*** AVAILABLE DATA ***

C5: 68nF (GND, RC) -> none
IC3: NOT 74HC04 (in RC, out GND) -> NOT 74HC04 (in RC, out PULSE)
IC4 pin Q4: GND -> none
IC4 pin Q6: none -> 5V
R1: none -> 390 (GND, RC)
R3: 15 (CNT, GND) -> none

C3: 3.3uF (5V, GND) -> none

*** End of AVAILABLE DATA ***

• _TASK_: Could you set down every record exactly as given?

• _WRITTEN REPLY_:
C5: 68nF (GND, RC) -> none
IC3: NOT 74HC04 (in RC, out GND) -> NOT 74HC04 (in RC, out PULSE)
IC4 pin Q4: GND -> none
IC4 pin Q6: none -> 5V
R1: none -> 390 (GND, RC)
R3: 15 (CNT, GND) -> none

C3: 3.3uF (5V, GND) -> none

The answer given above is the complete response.